_Available records_.

--------

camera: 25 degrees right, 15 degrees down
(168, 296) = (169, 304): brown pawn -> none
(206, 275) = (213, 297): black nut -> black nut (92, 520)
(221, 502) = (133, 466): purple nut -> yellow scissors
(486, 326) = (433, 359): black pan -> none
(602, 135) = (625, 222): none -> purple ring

--------

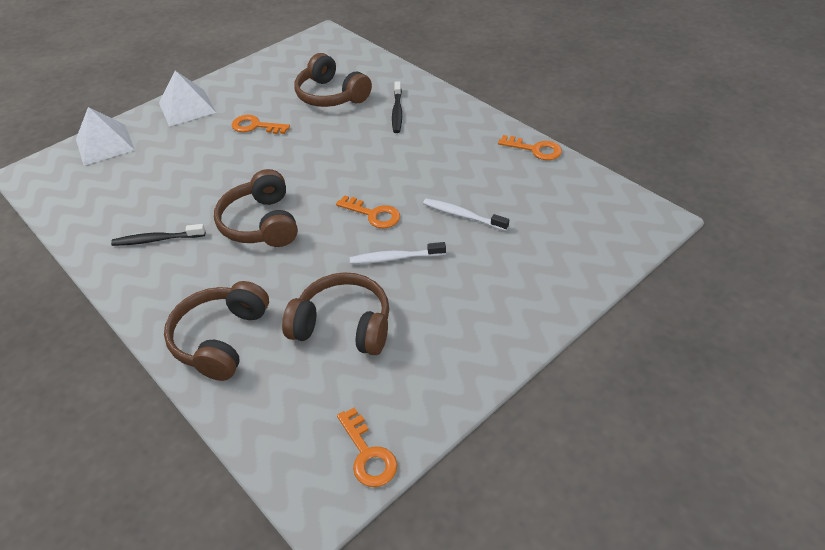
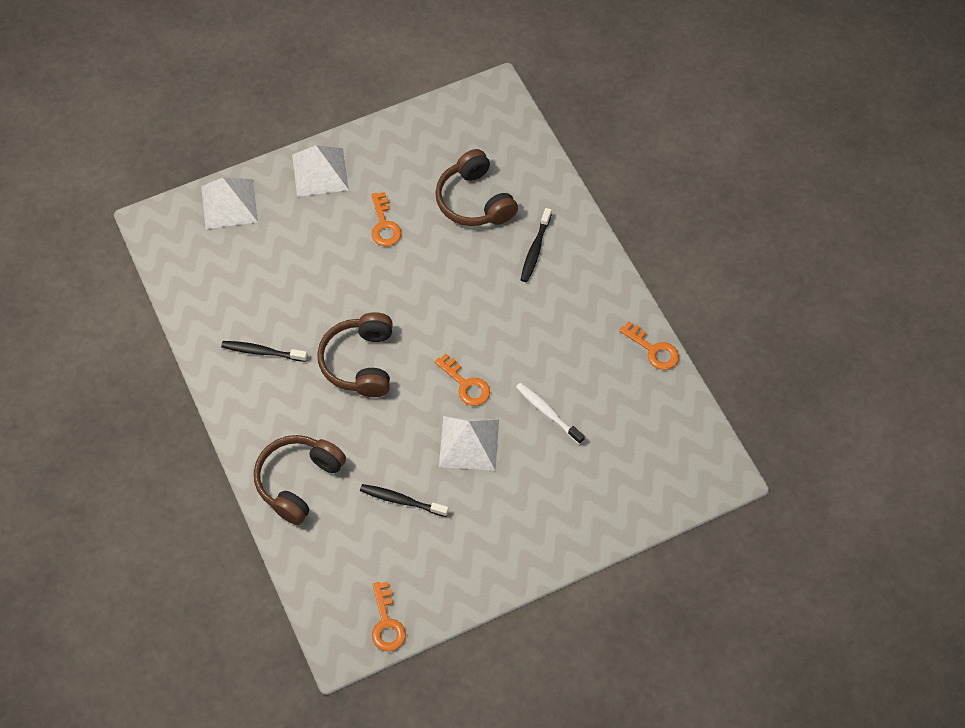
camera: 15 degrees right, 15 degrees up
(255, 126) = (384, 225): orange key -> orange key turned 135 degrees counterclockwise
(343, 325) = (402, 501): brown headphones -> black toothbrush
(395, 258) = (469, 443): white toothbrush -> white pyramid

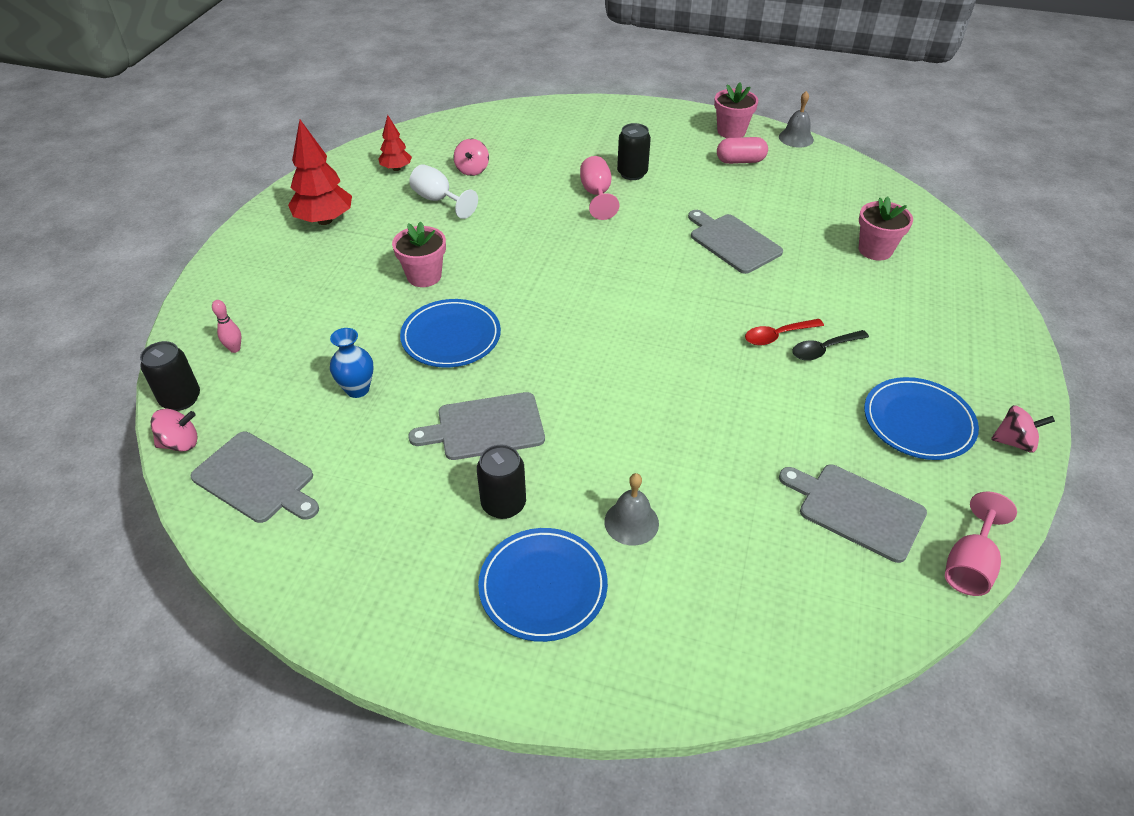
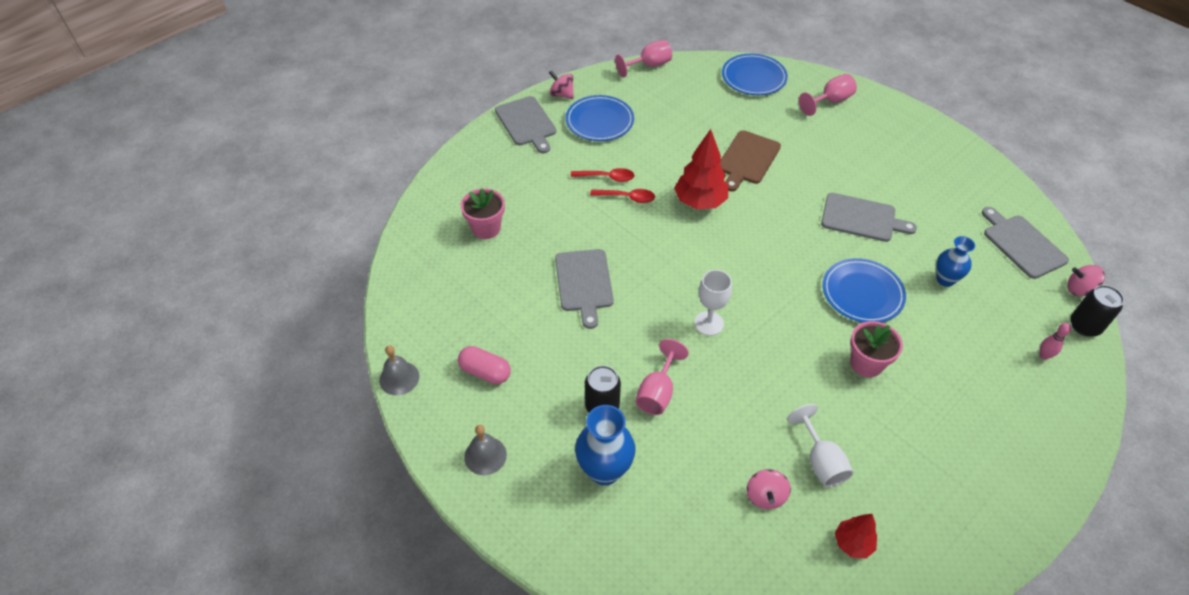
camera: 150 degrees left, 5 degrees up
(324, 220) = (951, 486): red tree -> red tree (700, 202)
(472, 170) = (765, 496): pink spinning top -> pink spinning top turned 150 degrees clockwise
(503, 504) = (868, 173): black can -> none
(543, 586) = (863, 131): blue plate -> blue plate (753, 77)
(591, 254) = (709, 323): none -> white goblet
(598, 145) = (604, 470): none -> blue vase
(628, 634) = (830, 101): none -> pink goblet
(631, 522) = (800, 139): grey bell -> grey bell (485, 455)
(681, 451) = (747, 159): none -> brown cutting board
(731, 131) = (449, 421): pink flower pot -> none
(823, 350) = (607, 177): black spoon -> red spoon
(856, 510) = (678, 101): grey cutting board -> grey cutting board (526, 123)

--------

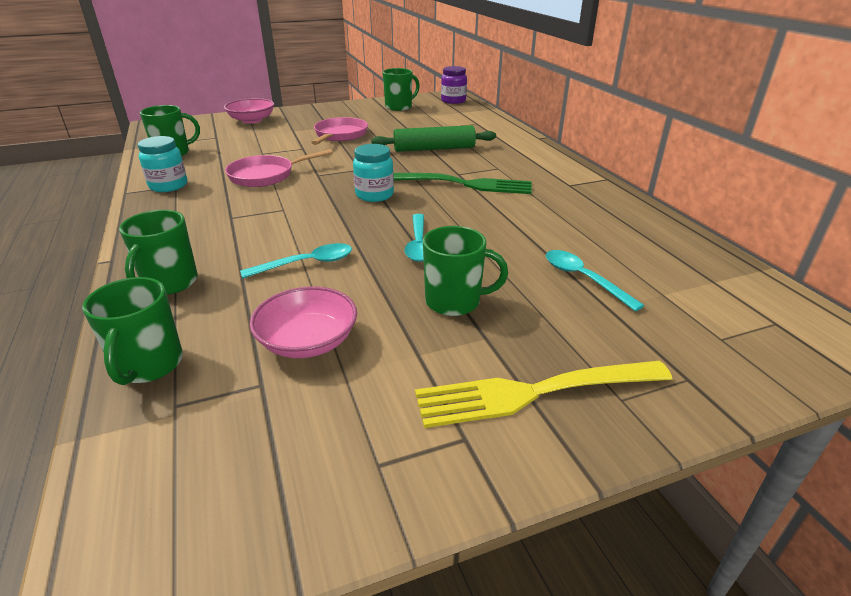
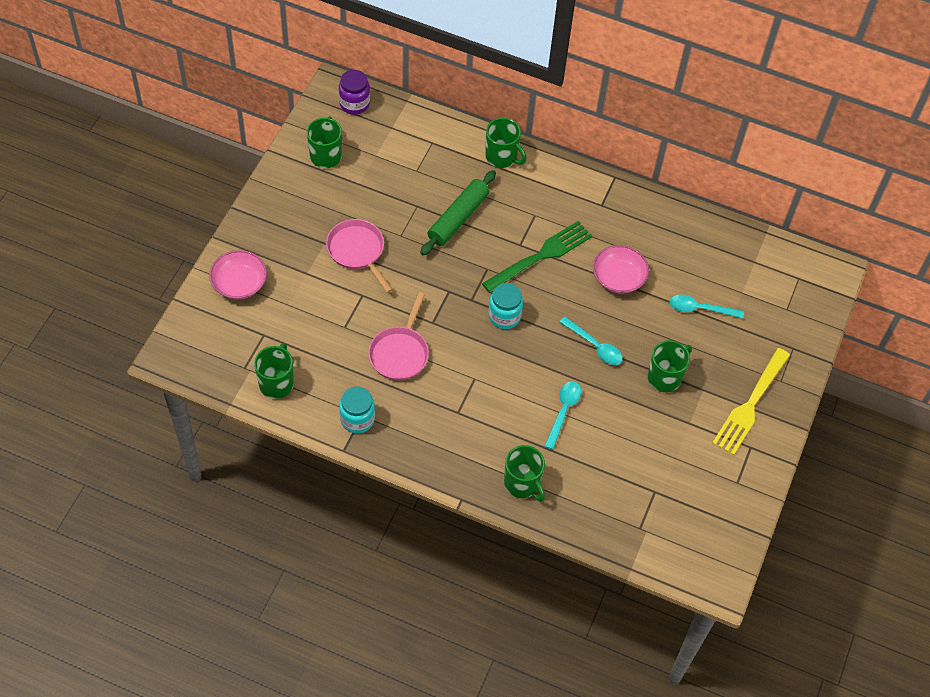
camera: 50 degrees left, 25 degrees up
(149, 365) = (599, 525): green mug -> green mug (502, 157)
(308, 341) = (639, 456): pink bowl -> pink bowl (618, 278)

--------

_What you will do_.
Beginning at the line above that contains "camera: 150 degrees left, 5 degrees up", return each line exactly through the line that contains "(856, 510) = (678, 101): grey", and no others.

_Response_.
camera: 150 degrees left, 5 degrees up
(324, 220) = (951, 486): red tree -> red tree (700, 202)
(472, 170) = (765, 496): pink spinning top -> pink spinning top turned 150 degrees clockwise
(503, 504) = (868, 173): black can -> none
(543, 586) = (863, 131): blue plate -> blue plate (753, 77)
(591, 254) = (709, 323): none -> white goblet
(598, 145) = (604, 470): none -> blue vase
(628, 634) = (830, 101): none -> pink goblet
(631, 522) = (800, 139): grey bell -> grey bell (485, 455)
(681, 451) = (747, 159): none -> brown cutting board
(731, 131) = (449, 421): pink flower pot -> none
(823, 350) = (607, 177): black spoon -> red spoon
(856, 510) = (678, 101): grey cutting board -> grey cutting board (526, 123)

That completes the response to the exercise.